> _Records provided_:
══════

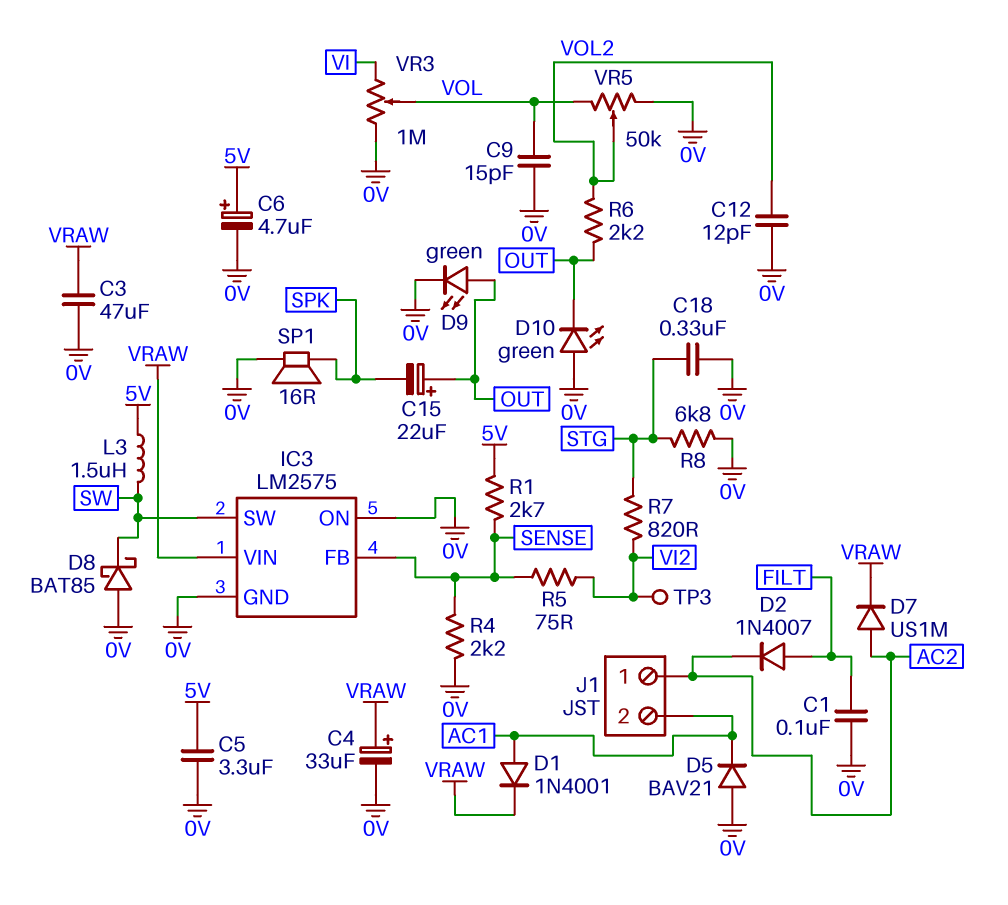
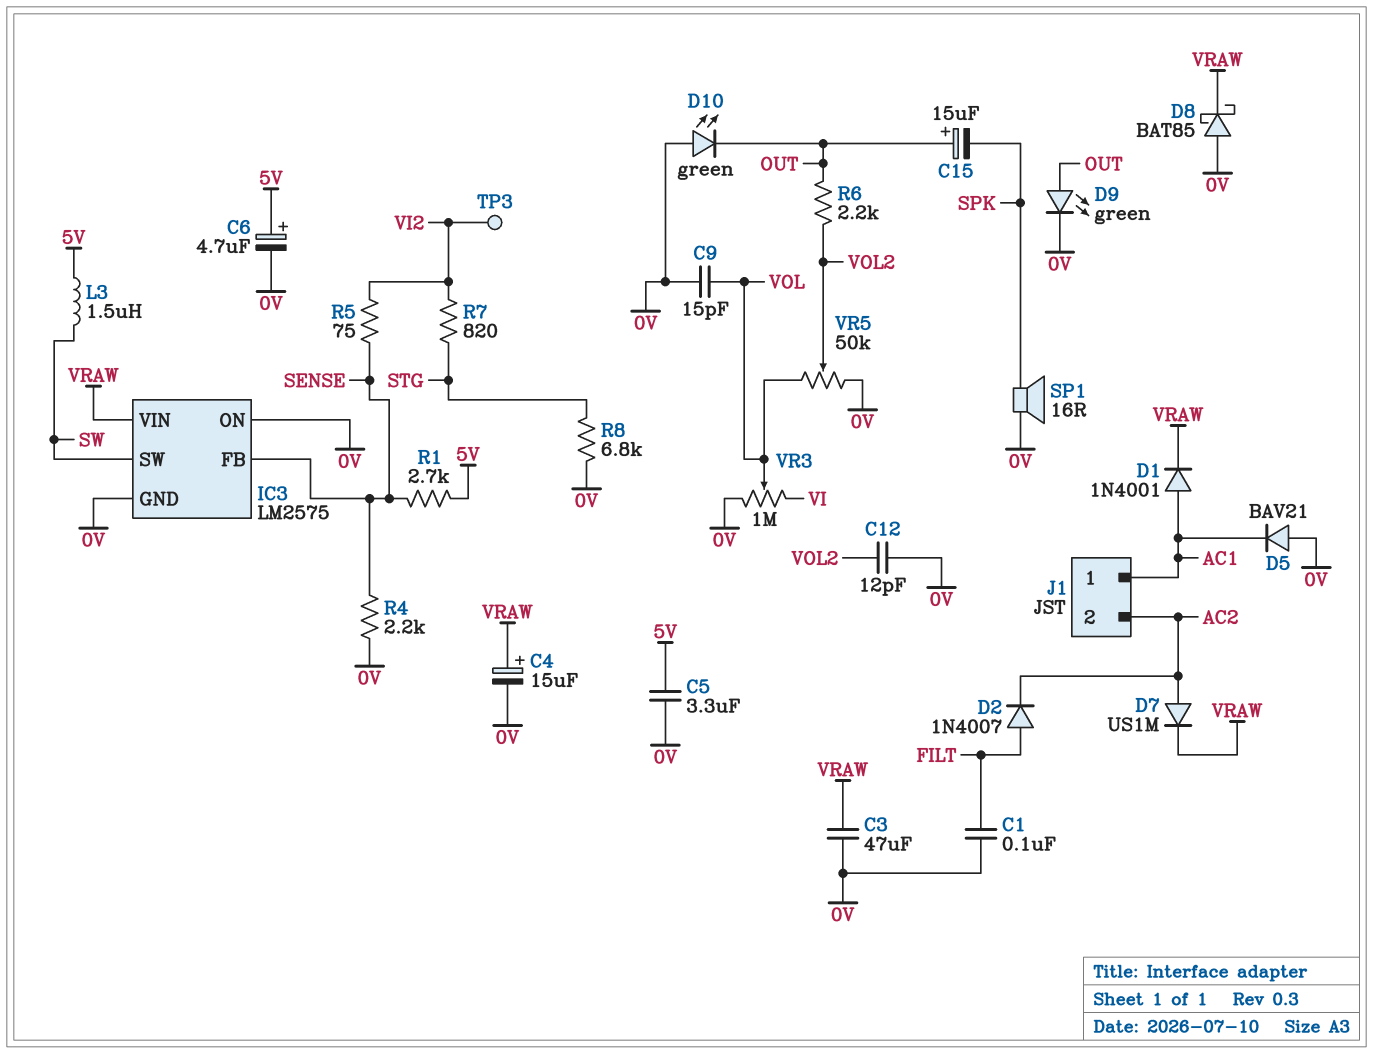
C4: 33uF (plus VRAW, minus 0V) -> 15uF (plus VRAW, minus 0V)
C15: 22uF (plus OUT, minus SPK) -> 15uF (plus OUT, minus SPK)
C18: 330nF (0V, STG) -> none
D8: schottky BAT85 (A 0V, K SW) -> schottky BAT85 (A 0V, K VRAW)
J1 pin 1: AC2 -> AC1
J1 pin 2: AC1 -> AC2

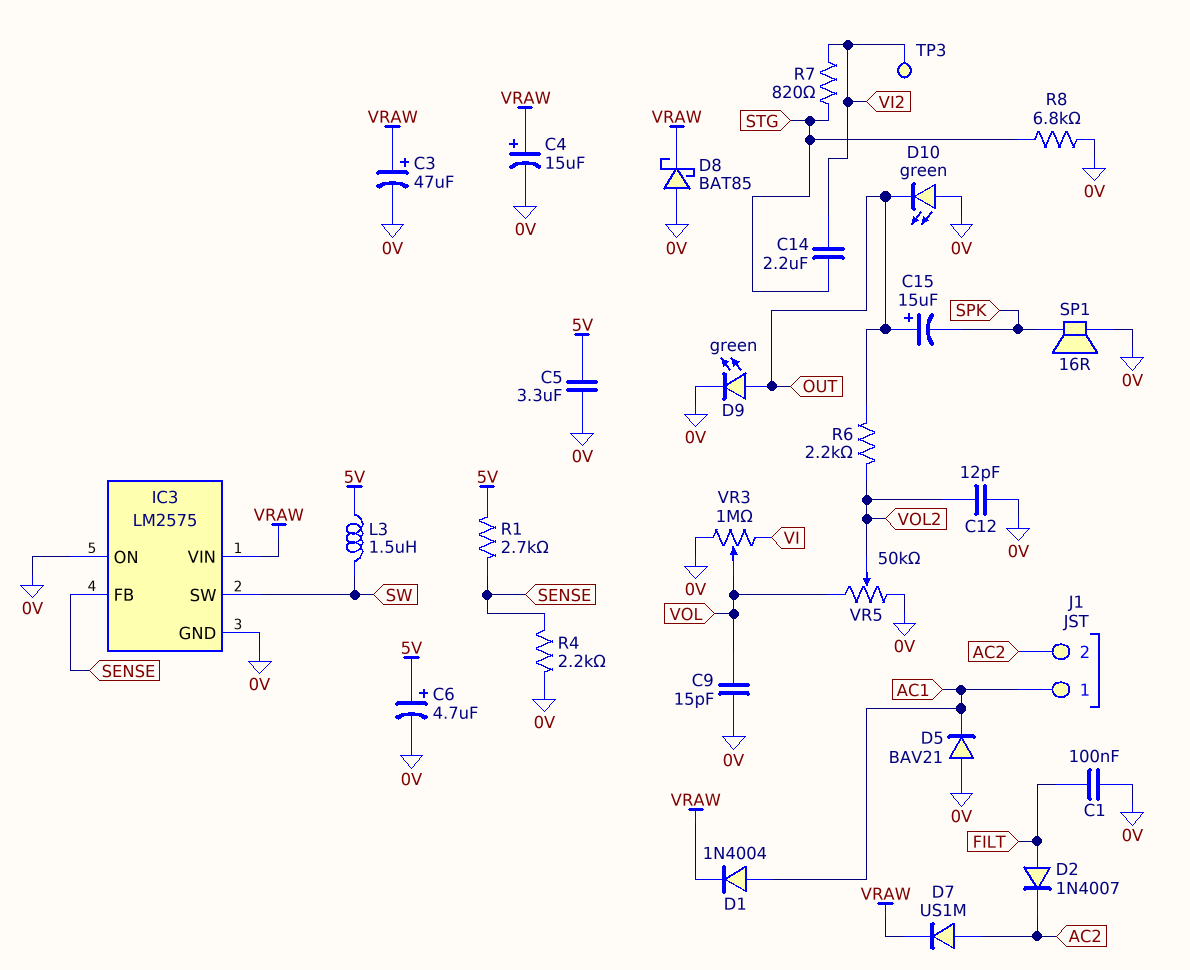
C3: 47uF (0V, VRAW) -> 47uF (plus VRAW, minus 0V)
C14: none -> 2.2uF (STG, VI2)
D1: diode 1N4001 (A AC1, K VRAW) -> diode 1N4004 (A AC1, K VRAW)
R5: 75 (SENSE, VI2) -> none

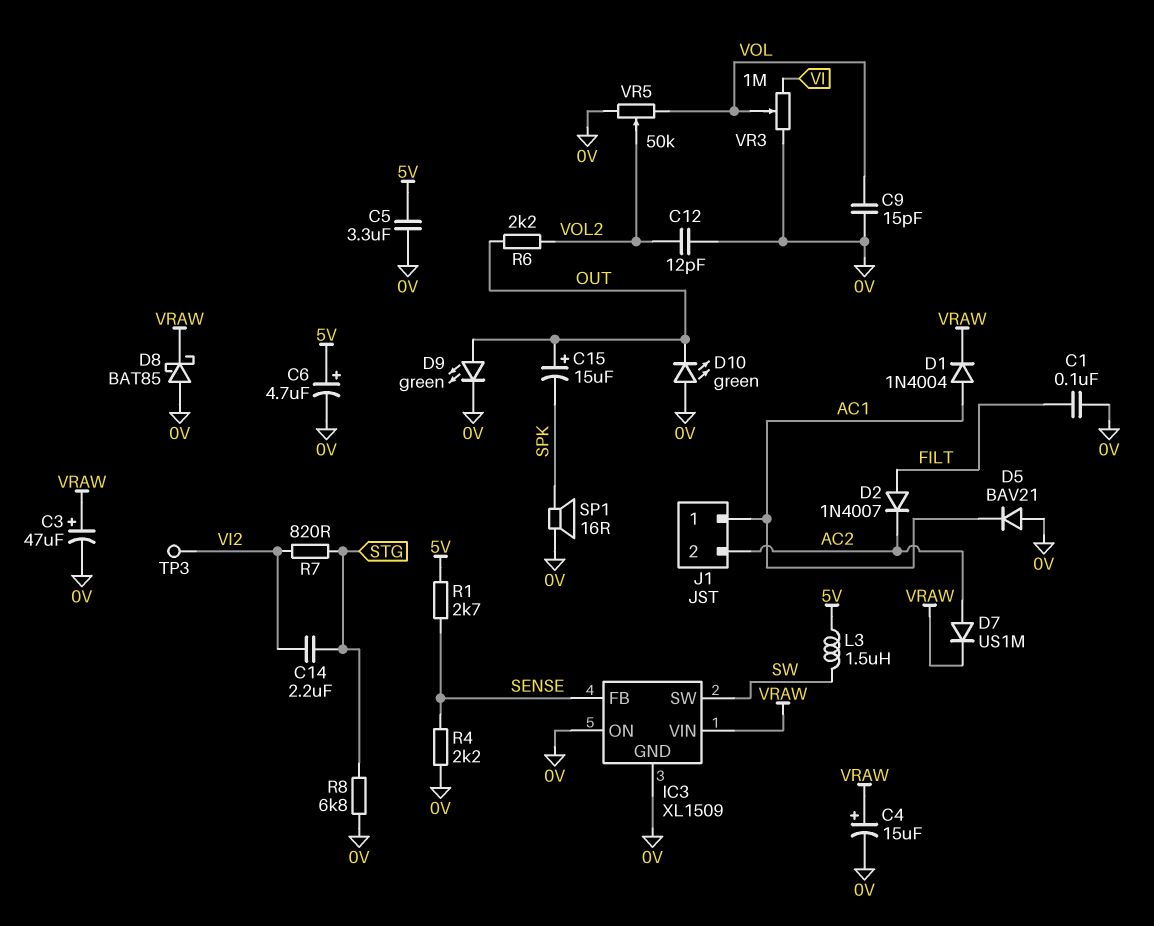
IC3: LM2575 -> XL1509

══════

Transcribe the full listing exactly, but keep every image out of it.

> _Output of the task_:
C4: 33uF (plus VRAW, minus 0V) -> 15uF (plus VRAW, minus 0V)
C15: 22uF (plus OUT, minus SPK) -> 15uF (plus OUT, minus SPK)
C18: 330nF (0V, STG) -> none
D8: schottky BAT85 (A 0V, K SW) -> schottky BAT85 (A 0V, K VRAW)
J1 pin 1: AC2 -> AC1
J1 pin 2: AC1 -> AC2

C3: 47uF (0V, VRAW) -> 47uF (plus VRAW, minus 0V)
C14: none -> 2.2uF (STG, VI2)
D1: diode 1N4001 (A AC1, K VRAW) -> diode 1N4004 (A AC1, K VRAW)
R5: 75 (SENSE, VI2) -> none

IC3: LM2575 -> XL1509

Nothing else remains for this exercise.